_AIM OF THE TASK_. In the listing below, find the line containing "red 1x2 plate [473,198,569,288]" and the line containing "purple 1x1 brick [556,300,621,386]". Repeat exactly those two lines and every line between them, nothing more.

_EXTRACTED MATERIAL_.
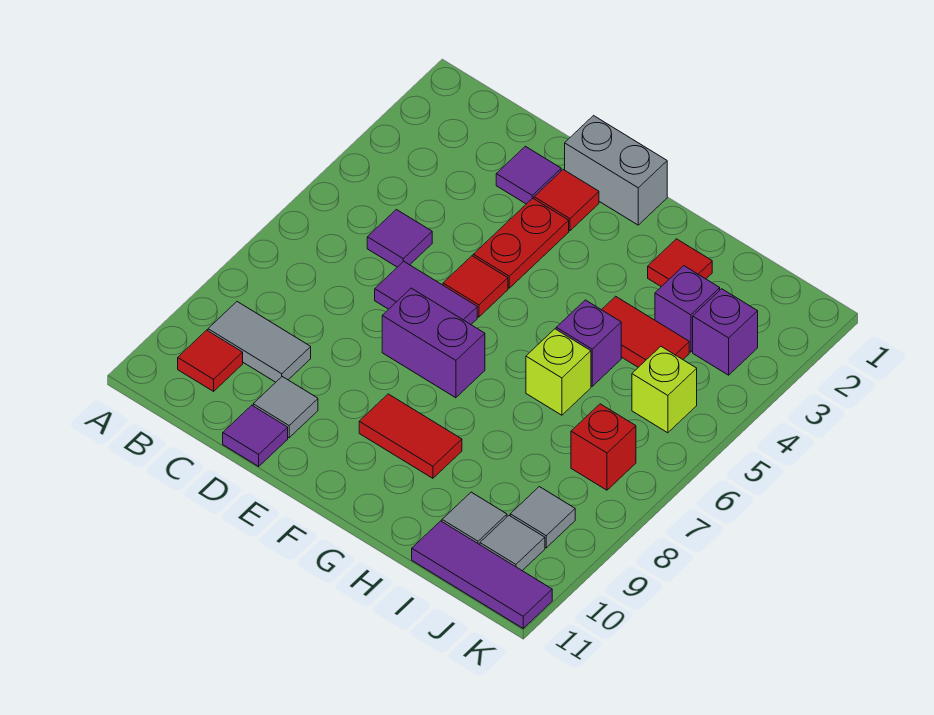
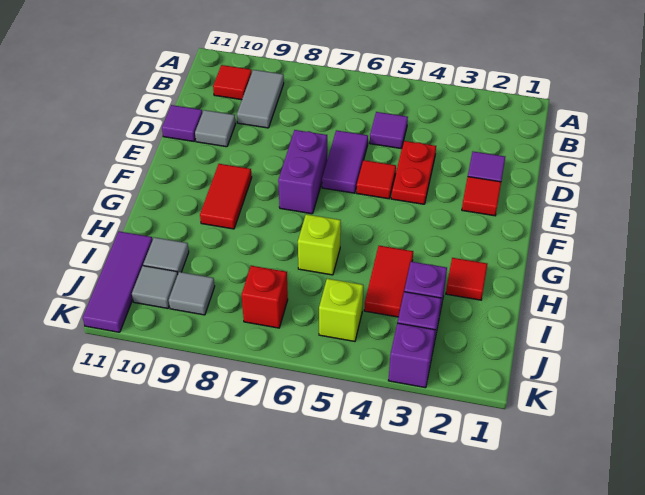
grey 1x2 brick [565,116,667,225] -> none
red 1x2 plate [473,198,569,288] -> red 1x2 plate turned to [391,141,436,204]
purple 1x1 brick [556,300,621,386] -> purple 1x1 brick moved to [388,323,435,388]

--

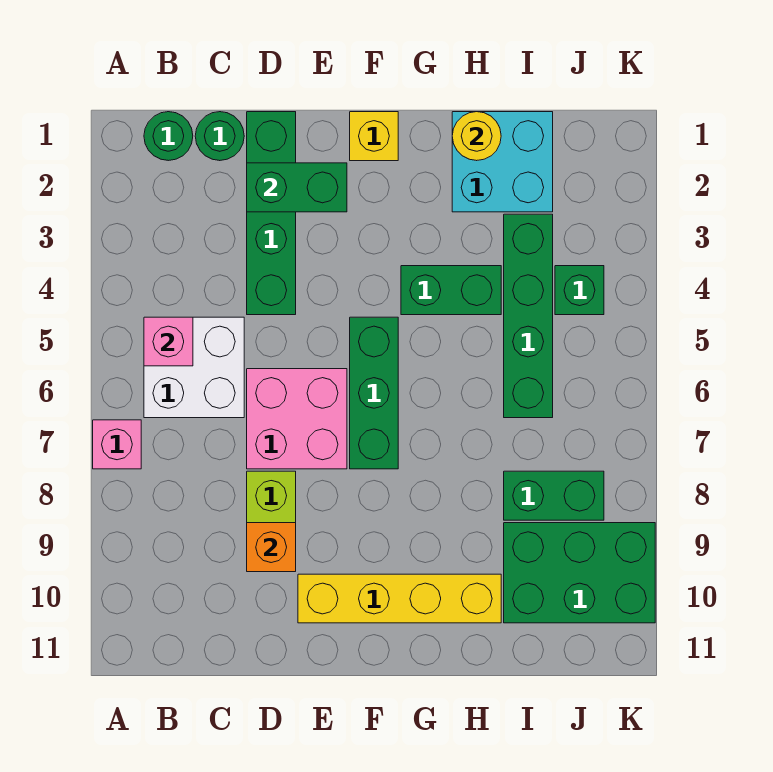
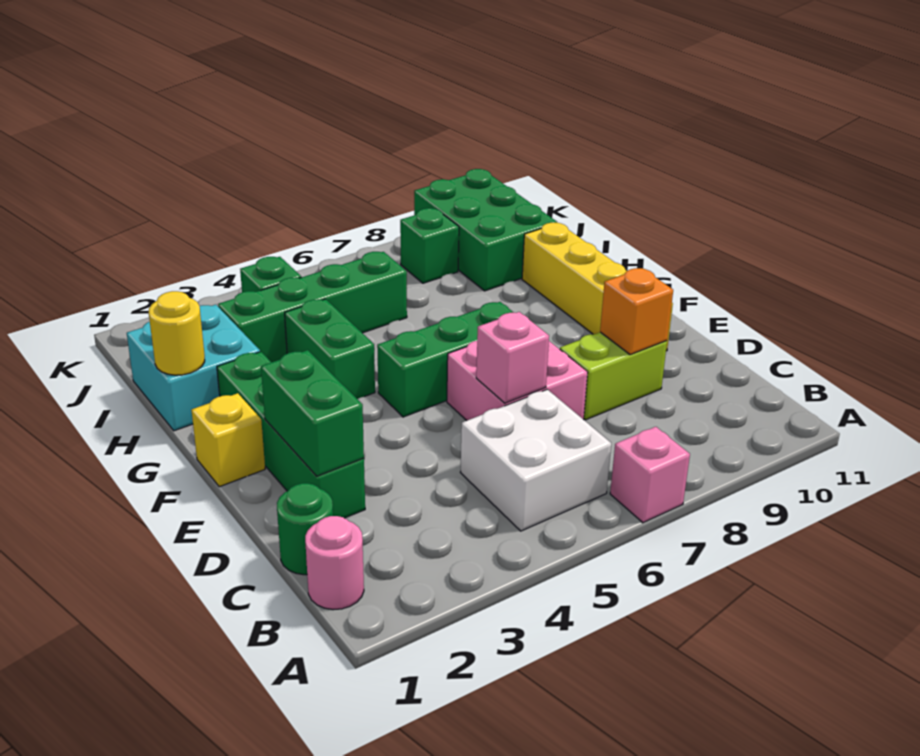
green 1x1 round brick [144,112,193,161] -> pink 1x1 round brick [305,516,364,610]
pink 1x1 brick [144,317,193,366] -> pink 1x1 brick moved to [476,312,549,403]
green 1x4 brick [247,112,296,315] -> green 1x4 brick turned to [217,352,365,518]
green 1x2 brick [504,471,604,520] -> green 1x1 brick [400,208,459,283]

---

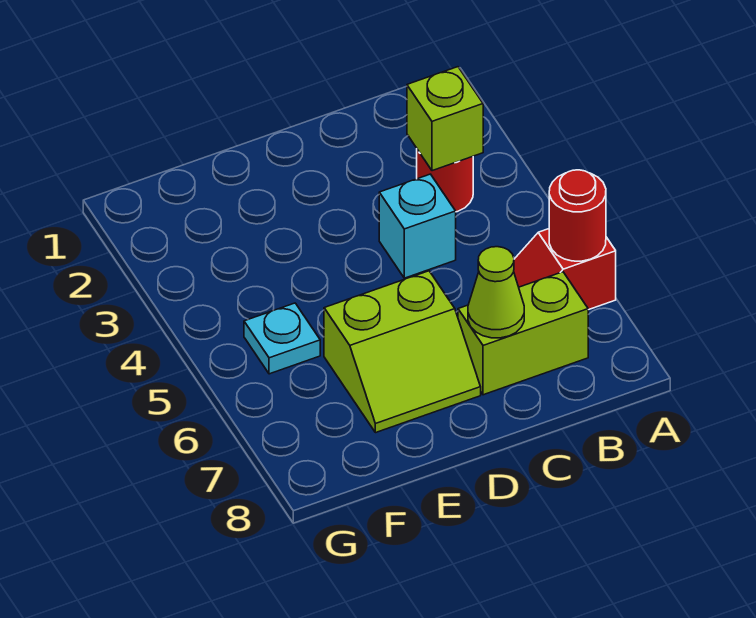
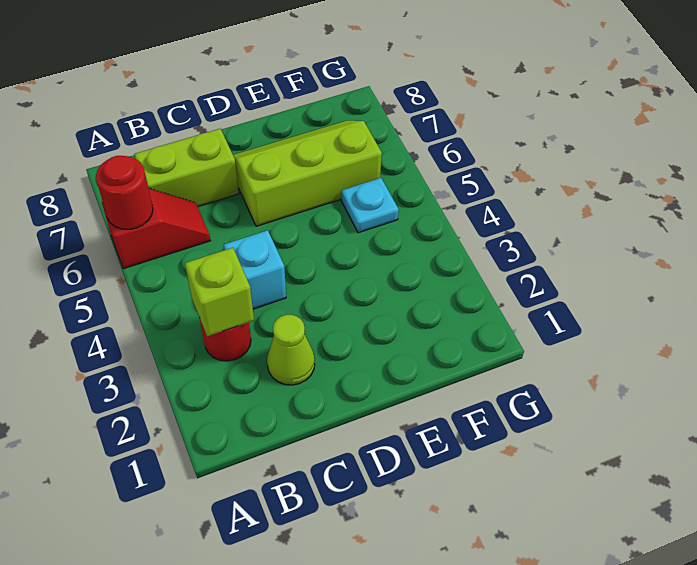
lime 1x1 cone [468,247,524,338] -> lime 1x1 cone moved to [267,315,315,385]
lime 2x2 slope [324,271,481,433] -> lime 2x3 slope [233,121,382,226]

_EXPECTED ANSWER_.
red 1x2 plate [473,198,569,288] -> red 1x2 plate turned to [391,141,436,204]
purple 1x1 brick [556,300,621,386] -> purple 1x1 brick moved to [388,323,435,388]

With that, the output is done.